** DIRECTIONS FOR THIS TASK **
Give an exact copy of the lines of the records below, starting at the line containing "J2 pin 1: DGND -> SIG3" and running to the end.

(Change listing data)
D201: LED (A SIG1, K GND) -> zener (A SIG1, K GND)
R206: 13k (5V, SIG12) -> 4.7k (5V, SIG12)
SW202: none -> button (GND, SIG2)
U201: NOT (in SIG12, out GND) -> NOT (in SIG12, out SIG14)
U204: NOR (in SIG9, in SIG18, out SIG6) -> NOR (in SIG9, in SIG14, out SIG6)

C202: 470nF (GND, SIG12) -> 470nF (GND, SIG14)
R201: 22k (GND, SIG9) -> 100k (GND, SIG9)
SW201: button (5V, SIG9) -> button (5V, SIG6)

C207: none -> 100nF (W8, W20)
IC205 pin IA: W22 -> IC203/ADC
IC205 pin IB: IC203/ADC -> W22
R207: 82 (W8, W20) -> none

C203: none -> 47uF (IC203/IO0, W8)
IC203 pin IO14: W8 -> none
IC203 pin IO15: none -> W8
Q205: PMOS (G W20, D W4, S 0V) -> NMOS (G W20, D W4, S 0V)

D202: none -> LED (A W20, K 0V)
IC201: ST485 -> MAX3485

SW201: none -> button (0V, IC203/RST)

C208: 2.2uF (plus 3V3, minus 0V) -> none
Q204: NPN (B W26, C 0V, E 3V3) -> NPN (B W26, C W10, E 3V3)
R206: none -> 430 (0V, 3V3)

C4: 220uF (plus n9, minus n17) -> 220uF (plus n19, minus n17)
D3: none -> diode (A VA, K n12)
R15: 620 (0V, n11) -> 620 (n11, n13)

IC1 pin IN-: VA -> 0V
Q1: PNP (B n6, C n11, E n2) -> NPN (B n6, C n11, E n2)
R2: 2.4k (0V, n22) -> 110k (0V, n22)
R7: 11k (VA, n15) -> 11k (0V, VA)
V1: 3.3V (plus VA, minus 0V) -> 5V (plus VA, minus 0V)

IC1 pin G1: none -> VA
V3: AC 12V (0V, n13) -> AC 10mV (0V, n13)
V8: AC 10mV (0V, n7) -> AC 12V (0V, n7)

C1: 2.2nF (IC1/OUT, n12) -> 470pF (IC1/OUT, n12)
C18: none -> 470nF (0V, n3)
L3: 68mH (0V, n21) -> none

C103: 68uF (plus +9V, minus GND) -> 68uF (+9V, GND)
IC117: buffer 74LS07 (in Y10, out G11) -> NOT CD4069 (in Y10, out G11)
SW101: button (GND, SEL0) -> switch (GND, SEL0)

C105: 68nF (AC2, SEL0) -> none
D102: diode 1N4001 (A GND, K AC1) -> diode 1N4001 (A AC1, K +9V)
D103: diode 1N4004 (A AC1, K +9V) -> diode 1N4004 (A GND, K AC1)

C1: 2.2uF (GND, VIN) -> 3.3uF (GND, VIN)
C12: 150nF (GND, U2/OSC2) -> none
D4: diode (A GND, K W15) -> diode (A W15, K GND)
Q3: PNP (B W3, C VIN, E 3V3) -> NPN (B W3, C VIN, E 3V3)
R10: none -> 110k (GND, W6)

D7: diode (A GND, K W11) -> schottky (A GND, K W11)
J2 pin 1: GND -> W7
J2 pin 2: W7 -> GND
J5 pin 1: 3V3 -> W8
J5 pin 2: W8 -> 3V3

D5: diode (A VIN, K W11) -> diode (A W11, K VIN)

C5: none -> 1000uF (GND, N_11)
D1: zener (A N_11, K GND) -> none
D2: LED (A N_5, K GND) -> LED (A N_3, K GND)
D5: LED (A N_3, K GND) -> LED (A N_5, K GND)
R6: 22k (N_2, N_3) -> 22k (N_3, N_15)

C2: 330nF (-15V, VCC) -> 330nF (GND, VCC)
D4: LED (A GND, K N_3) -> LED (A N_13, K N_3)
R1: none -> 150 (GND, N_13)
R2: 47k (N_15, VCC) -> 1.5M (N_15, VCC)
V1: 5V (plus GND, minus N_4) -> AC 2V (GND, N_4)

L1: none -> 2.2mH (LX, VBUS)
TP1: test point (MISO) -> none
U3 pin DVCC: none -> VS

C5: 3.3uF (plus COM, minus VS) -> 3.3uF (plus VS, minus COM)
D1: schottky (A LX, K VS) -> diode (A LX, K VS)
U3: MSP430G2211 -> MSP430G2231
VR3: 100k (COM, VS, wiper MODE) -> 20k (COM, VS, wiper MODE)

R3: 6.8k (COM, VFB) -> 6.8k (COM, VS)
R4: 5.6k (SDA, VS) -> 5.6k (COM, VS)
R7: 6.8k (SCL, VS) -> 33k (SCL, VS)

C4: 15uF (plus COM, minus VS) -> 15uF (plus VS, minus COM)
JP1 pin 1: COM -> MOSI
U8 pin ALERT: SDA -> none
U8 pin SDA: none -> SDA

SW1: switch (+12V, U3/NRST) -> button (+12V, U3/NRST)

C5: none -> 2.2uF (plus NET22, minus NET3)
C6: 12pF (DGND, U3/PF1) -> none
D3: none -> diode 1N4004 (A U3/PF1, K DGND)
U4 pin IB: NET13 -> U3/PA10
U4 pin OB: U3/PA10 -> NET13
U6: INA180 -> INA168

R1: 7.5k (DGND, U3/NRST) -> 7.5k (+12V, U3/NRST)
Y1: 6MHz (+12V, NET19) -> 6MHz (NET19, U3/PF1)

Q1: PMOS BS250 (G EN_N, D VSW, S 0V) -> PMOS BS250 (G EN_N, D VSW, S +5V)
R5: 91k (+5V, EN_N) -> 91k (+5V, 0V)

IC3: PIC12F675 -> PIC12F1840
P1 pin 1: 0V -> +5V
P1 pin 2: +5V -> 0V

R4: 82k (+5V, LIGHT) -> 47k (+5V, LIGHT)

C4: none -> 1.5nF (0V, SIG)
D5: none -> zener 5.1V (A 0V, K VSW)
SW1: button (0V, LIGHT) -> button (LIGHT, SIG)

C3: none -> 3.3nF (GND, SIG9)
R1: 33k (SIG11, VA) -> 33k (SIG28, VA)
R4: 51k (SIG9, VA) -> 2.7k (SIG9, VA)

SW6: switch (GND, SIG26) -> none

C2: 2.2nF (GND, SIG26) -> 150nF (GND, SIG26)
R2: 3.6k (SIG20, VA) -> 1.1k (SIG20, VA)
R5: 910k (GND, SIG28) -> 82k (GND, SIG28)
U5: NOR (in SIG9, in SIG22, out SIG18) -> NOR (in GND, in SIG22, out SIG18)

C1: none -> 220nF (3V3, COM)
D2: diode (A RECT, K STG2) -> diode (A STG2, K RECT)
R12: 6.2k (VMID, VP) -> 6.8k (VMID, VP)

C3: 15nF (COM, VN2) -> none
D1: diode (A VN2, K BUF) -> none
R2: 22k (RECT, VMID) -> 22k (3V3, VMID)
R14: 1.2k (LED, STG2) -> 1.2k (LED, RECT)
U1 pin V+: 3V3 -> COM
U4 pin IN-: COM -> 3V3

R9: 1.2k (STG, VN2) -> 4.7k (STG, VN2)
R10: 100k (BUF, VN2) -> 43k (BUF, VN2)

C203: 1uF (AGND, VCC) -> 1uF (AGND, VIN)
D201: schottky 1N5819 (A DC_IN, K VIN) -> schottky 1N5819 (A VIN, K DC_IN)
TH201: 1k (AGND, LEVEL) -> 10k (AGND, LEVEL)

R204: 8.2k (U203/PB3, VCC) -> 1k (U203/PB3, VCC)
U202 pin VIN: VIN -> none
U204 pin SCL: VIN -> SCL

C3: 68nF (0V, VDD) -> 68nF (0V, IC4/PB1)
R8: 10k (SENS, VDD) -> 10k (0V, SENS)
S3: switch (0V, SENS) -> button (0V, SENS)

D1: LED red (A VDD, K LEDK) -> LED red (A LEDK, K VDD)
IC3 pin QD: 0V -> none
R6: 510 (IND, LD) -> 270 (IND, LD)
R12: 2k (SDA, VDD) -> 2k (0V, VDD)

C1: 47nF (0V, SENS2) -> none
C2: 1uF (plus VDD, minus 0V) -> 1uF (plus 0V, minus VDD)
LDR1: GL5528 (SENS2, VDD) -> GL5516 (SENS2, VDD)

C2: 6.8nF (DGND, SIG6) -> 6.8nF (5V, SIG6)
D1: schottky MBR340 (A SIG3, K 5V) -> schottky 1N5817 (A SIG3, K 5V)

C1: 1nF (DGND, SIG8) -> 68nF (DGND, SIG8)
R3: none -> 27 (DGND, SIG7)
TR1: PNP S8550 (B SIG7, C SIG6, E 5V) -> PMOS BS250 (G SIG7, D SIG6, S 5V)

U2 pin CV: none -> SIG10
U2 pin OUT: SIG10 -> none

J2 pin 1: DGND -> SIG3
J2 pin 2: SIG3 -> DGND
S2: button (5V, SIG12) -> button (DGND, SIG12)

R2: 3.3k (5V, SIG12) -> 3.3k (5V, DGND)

** RESPONSE **
J2 pin 1: DGND -> SIG3
J2 pin 2: SIG3 -> DGND
S2: button (5V, SIG12) -> button (DGND, SIG12)

R2: 3.3k (5V, SIG12) -> 3.3k (5V, DGND)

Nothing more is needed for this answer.